** Opening Input data block **

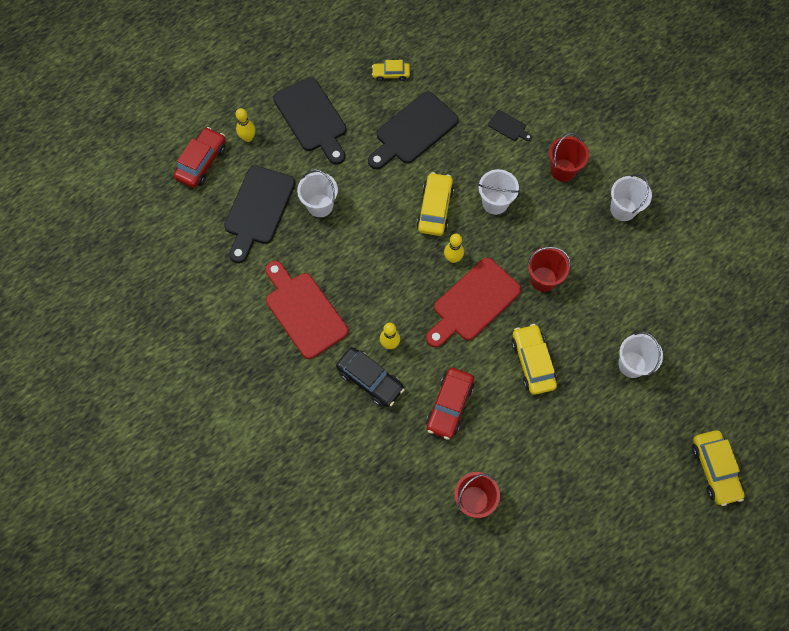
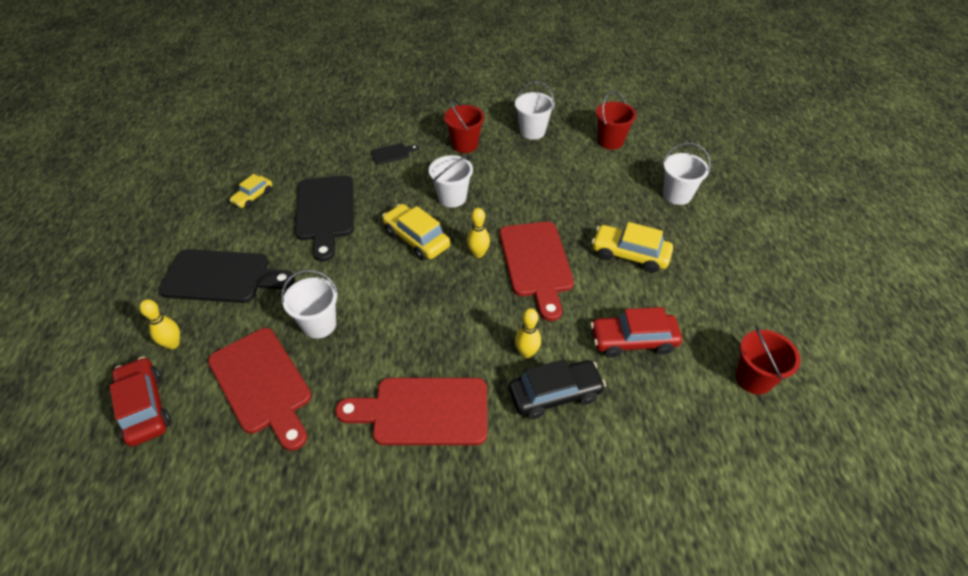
camera: 55 degrees left, 20 degrees down
(258, 209) = (262, 384): black cutting board -> red cutting board
(449, 406) = (633, 341): red car -> red car turned 120 degrees clockwise
(543, 279) = (553, 206): red bucket -> red bucket (610, 141)
(714, 469) = (806, 197): yellow car -> none

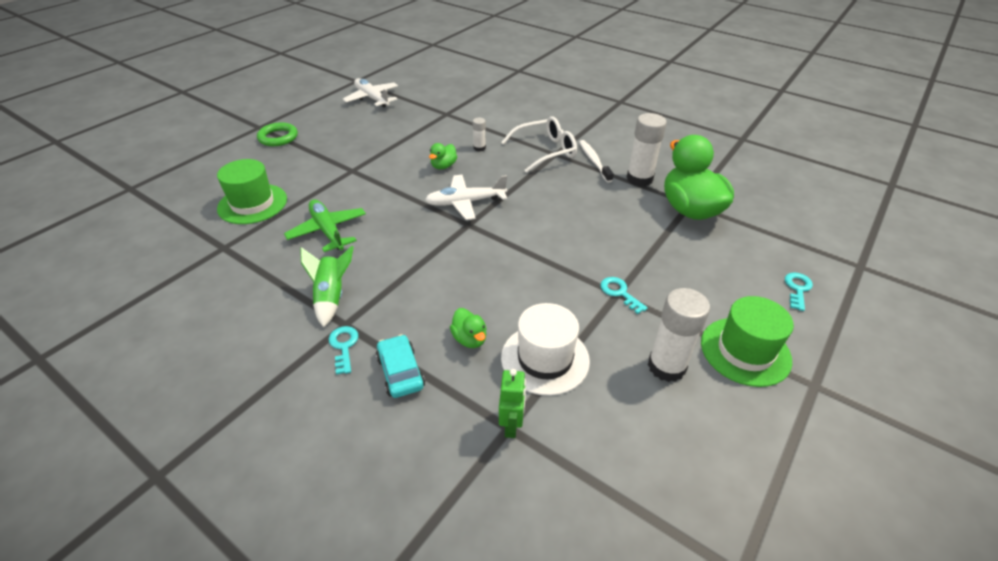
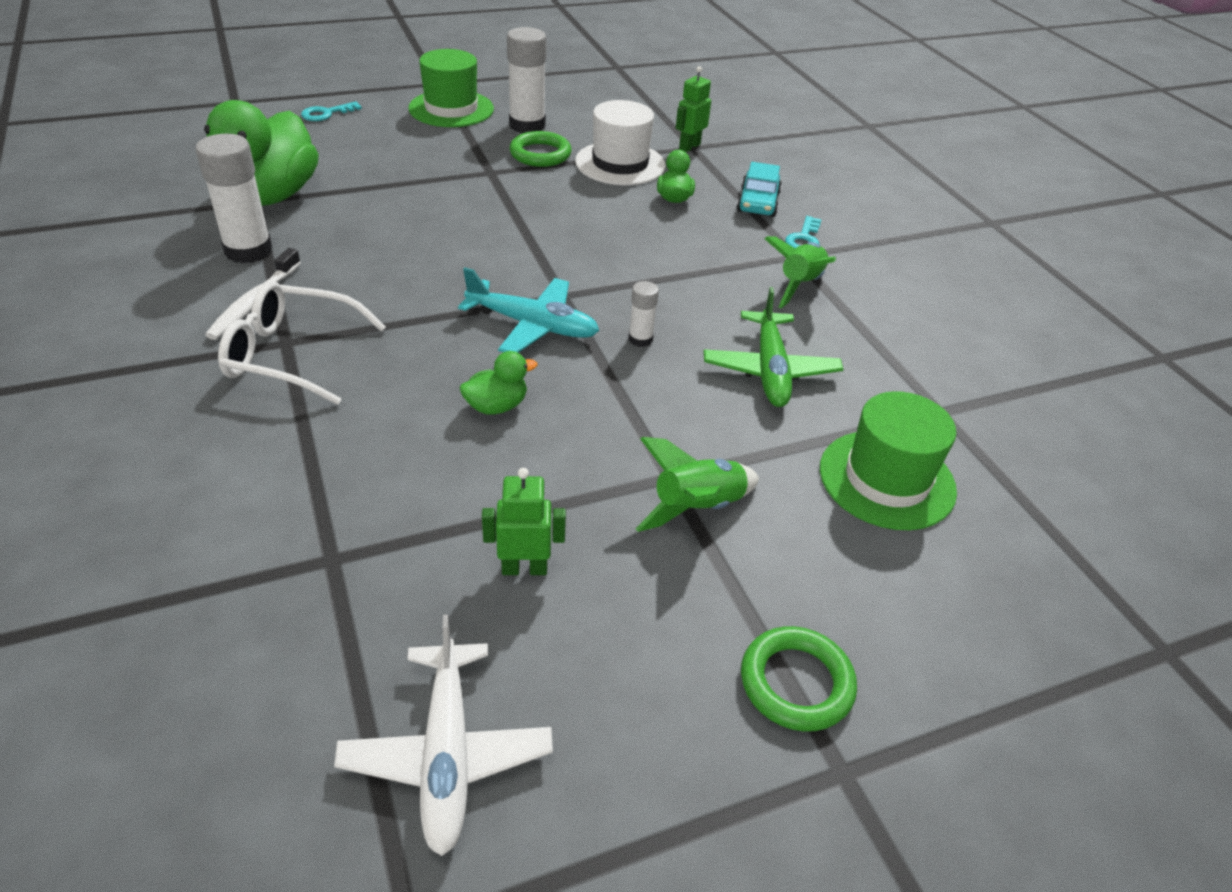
camera: 150 degrees left, 0 degrees up
(334, 165) = (697, 508): none -> green rocket
(384, 131) = (524, 568): none -> green robot
(465, 202) = (533, 325): white plane -> turquoise plane
(479, 148) = (389, 416): white glue stick -> white glue stick (640, 339)
(611, 333) = (540, 154): none -> green ring
(619, 293) = (487, 171): turquoise key -> none

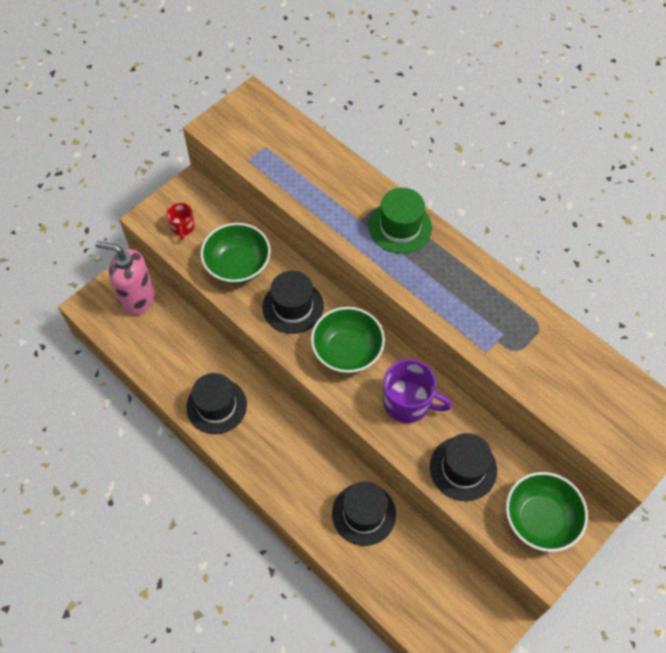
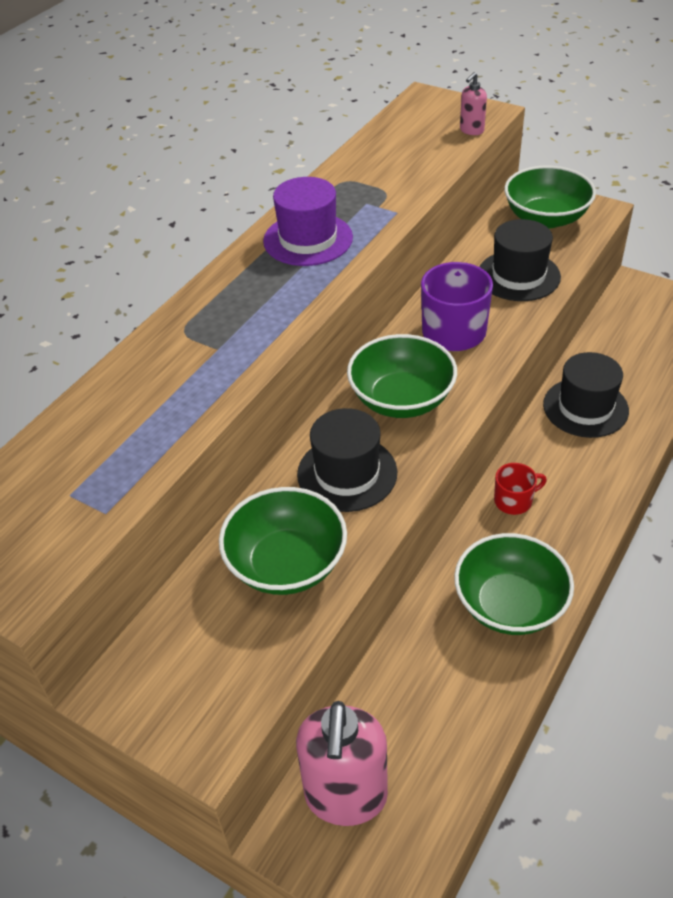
camera: 100 degrees left, 15 degrees down
(183, 227) = (218, 675): red mug -> red mug (514, 501)
(216, 406) = (509, 604): black hat -> green bowl
(400, 227) = (221, 307): green hat -> none
(464, 287) = (308, 239): none -> purple hat
(602, 441) = (471, 130): none -> pink soap dispenser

** Closing Input data block **

#### Exercise prompt:
Lines from the one holding "(464, 287) = (308, 239): none -> purple hat" through the last line of the material are to be repeated exactly; no other lines belong in the answer.

#### Response:
(464, 287) = (308, 239): none -> purple hat
(602, 441) = (471, 130): none -> pink soap dispenser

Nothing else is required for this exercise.